**GIVEN RECORDS**.

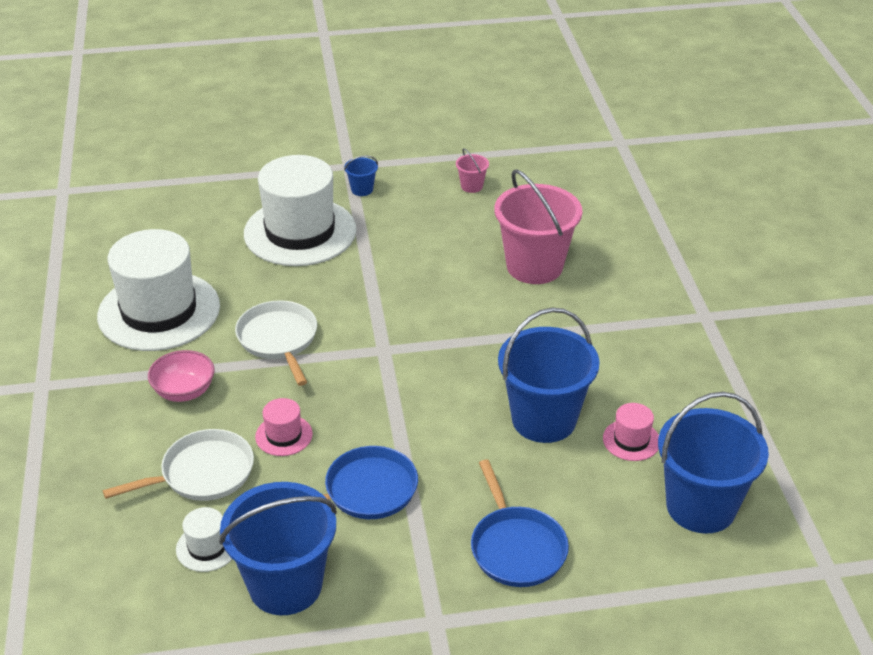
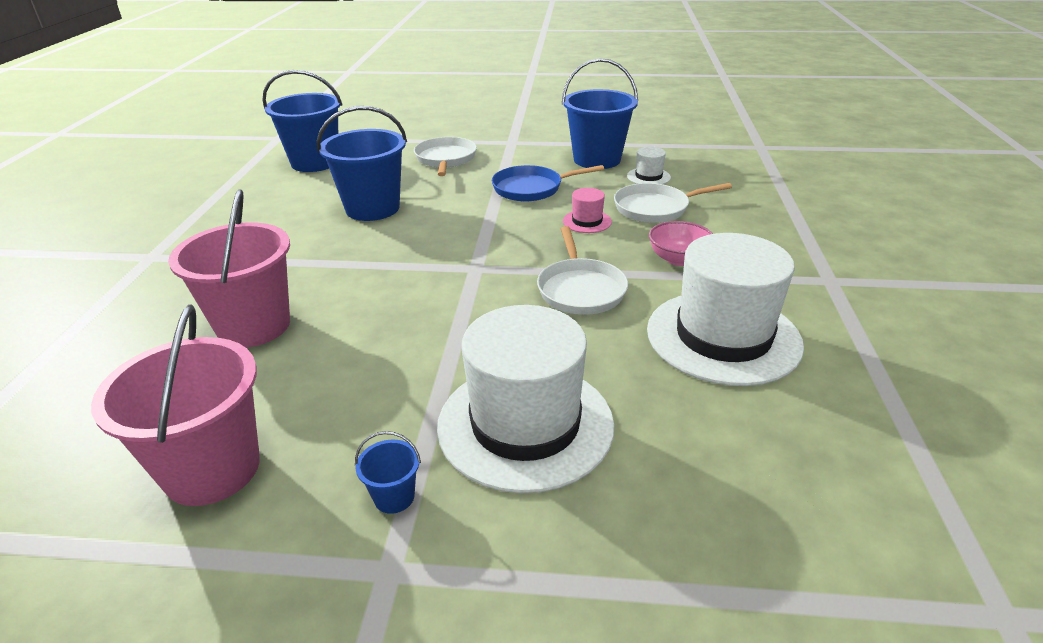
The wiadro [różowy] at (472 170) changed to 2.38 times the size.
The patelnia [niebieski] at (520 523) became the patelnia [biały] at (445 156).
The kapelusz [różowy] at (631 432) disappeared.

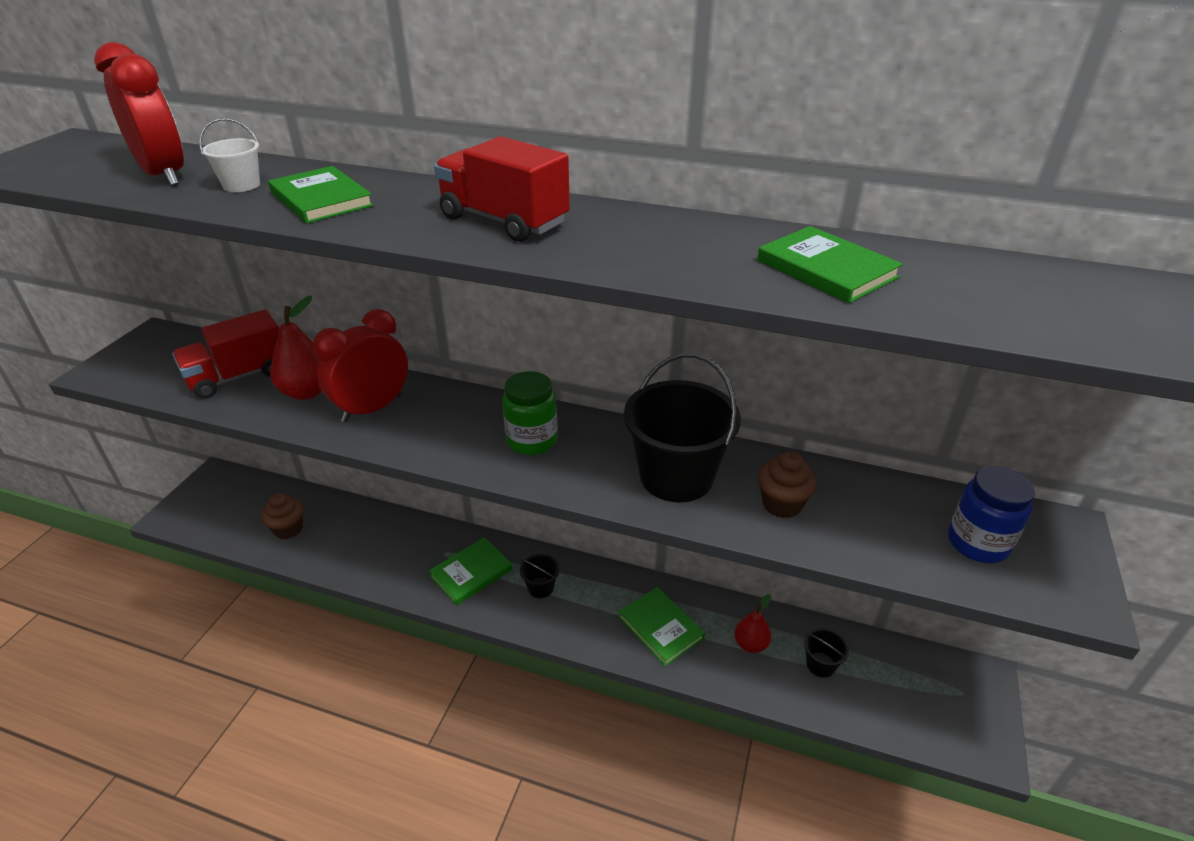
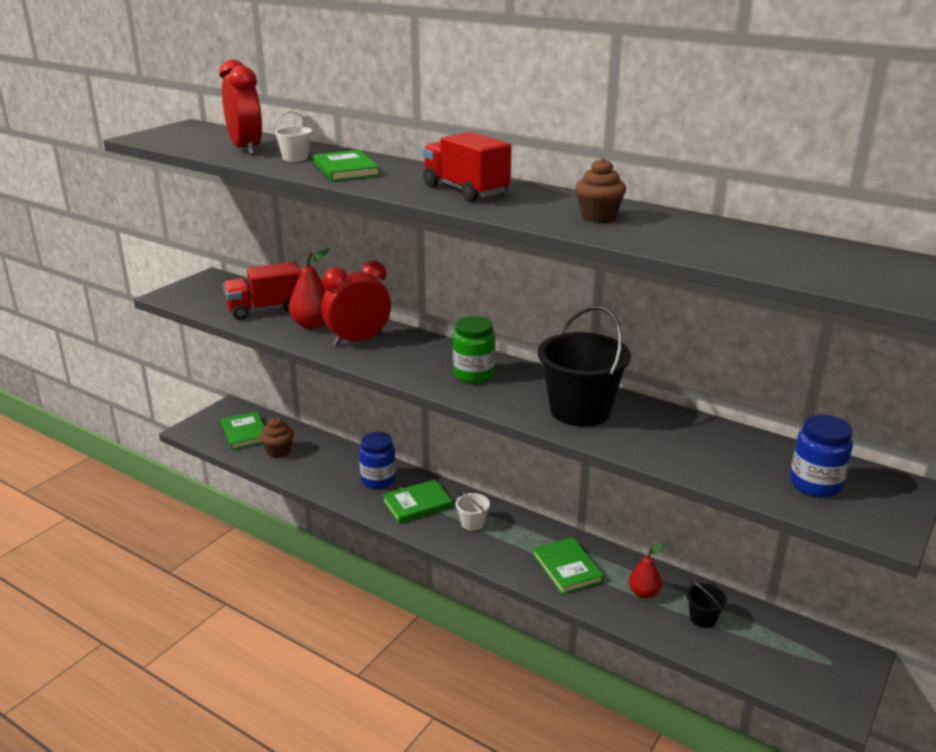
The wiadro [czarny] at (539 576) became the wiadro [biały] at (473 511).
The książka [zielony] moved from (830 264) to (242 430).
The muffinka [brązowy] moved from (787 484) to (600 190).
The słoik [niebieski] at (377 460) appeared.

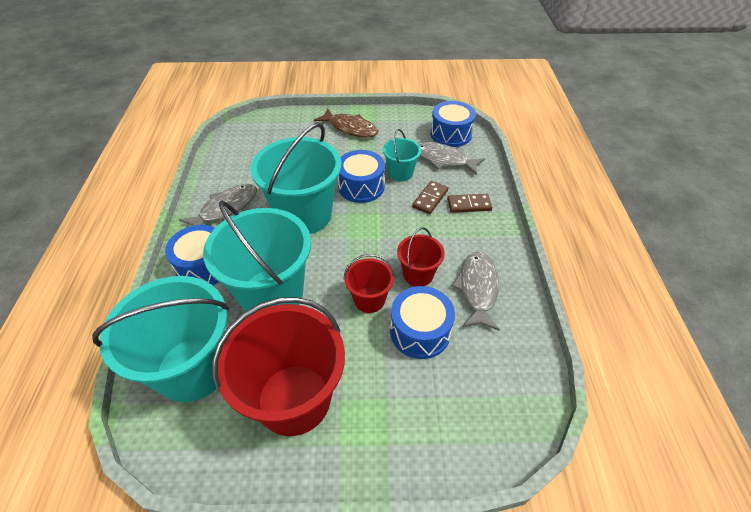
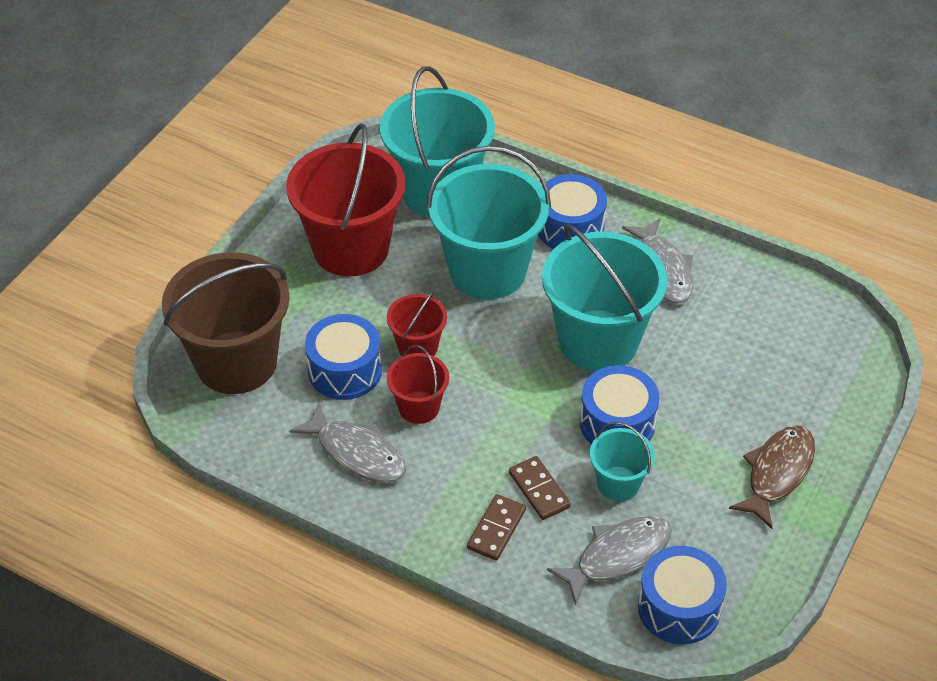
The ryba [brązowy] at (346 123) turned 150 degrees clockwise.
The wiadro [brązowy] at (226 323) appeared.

**TASK ITEM**. Your copy of the listing should match it exactly, apart from the pictures, which are left out.

**TASK OUTPUT**.
The wiadro [różowy] at (472 170) changed to 2.38 times the size.
The patelnia [niebieski] at (520 523) became the patelnia [biały] at (445 156).
The kapelusz [różowy] at (631 432) disappeared.

The wiadro [czarny] at (539 576) became the wiadro [biały] at (473 511).
The książka [zielony] moved from (830 264) to (242 430).
The muffinka [brązowy] moved from (787 484) to (600 190).
The słoik [niebieski] at (377 460) appeared.

The ryba [brązowy] at (346 123) turned 150 degrees clockwise.
The wiadro [brązowy] at (226 323) appeared.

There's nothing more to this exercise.